_PROBLEM_
Since the records include pictures, leave those out while you reproduce exactly and only the lines from the one containing "building: none -> [172,221,252,259]" through the one containing "building: none -> [10,369,74,422]", inclusive.
[Start of Attachment]
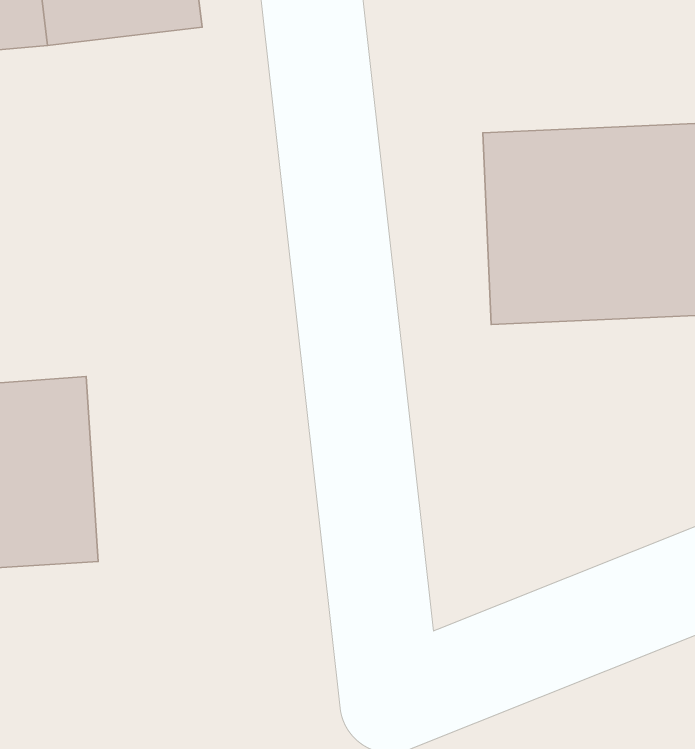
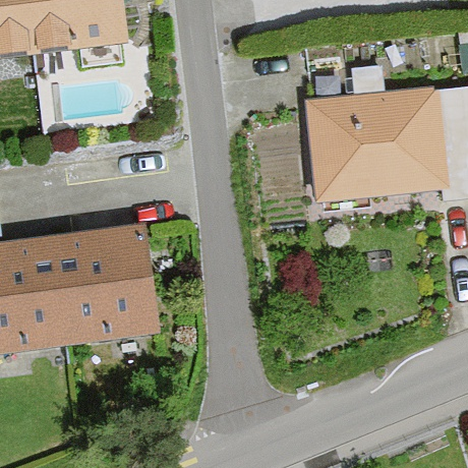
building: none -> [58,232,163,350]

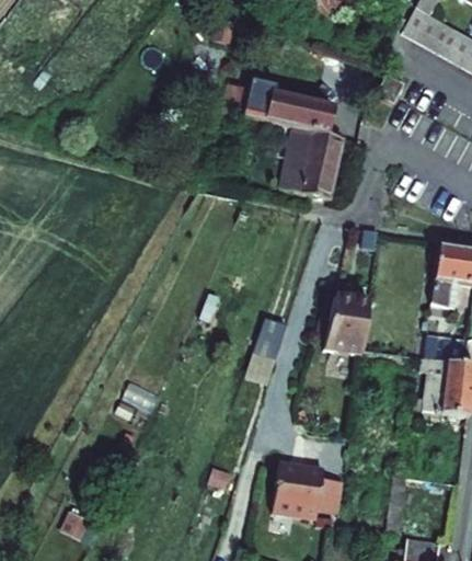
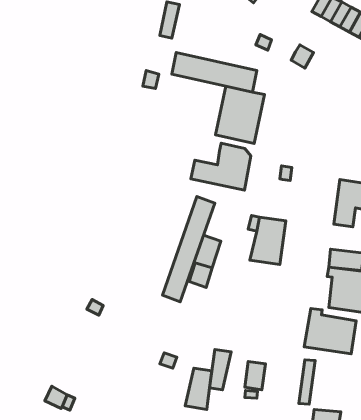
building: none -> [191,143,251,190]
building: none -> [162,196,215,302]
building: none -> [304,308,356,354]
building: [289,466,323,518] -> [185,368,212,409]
[End of Attachment]
[Start of Attachment]
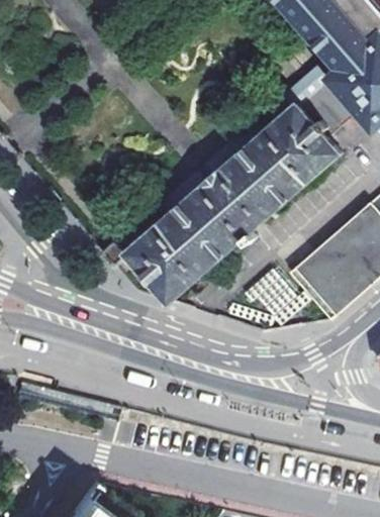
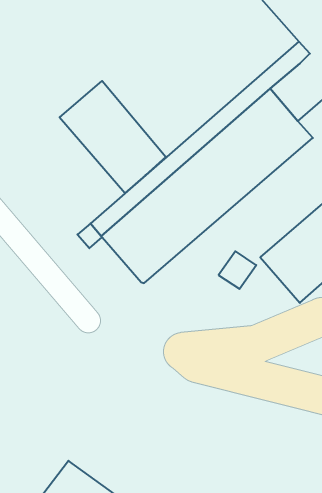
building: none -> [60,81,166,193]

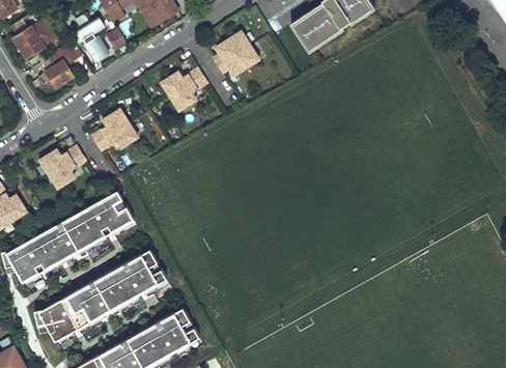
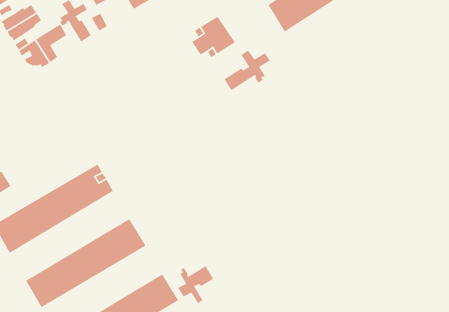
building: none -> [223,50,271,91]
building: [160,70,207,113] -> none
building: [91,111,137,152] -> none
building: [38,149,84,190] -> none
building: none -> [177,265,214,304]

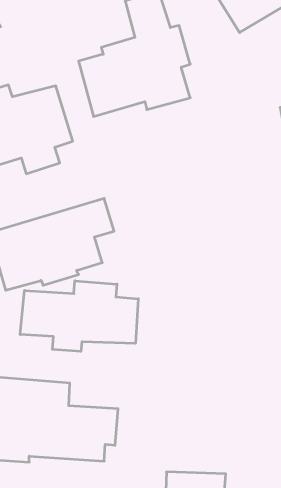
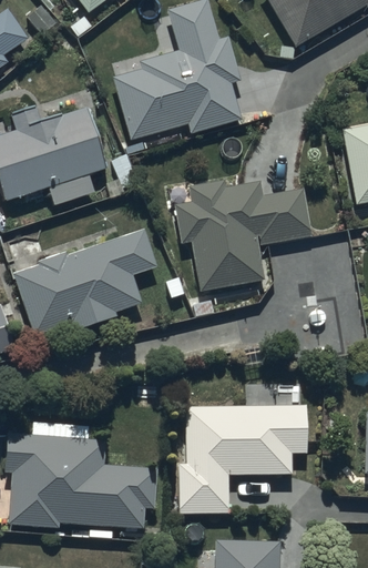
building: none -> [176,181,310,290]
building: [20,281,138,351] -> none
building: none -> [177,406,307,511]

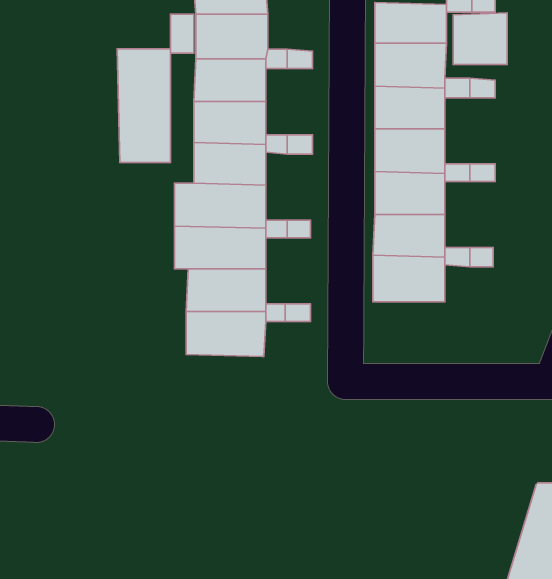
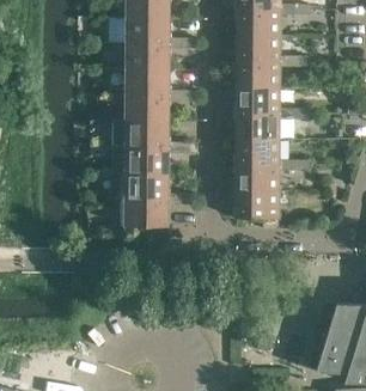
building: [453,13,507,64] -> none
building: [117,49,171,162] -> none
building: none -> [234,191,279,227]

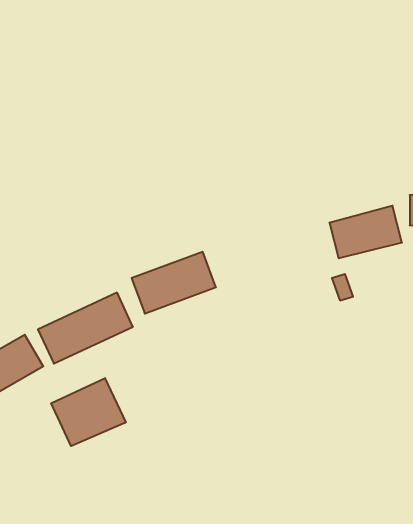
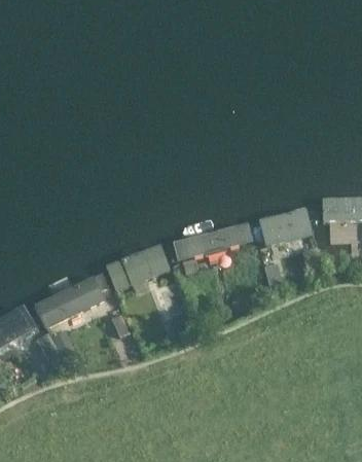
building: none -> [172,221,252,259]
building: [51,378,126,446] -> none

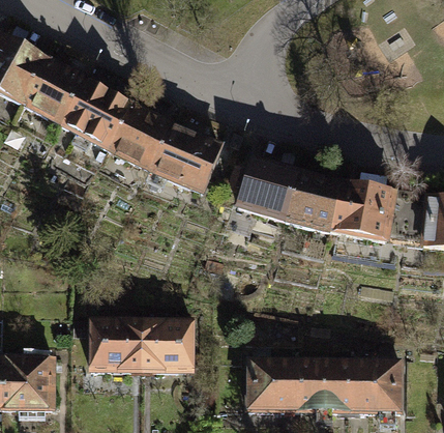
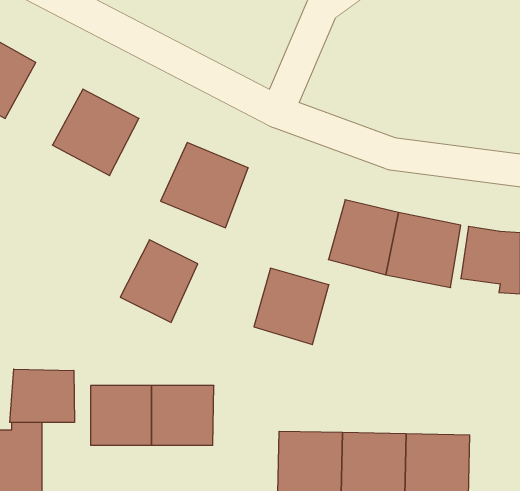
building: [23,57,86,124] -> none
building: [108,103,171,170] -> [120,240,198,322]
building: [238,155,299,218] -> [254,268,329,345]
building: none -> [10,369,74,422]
[End of Attachment]
_RESULT FOR THIS EXERCISE_
building: none -> [172,221,252,259]
building: [51,378,126,446] -> none

building: [23,57,86,124] -> none
building: [108,103,171,170] -> [120,240,198,322]
building: [238,155,299,218] -> [254,268,329,345]
building: none -> [10,369,74,422]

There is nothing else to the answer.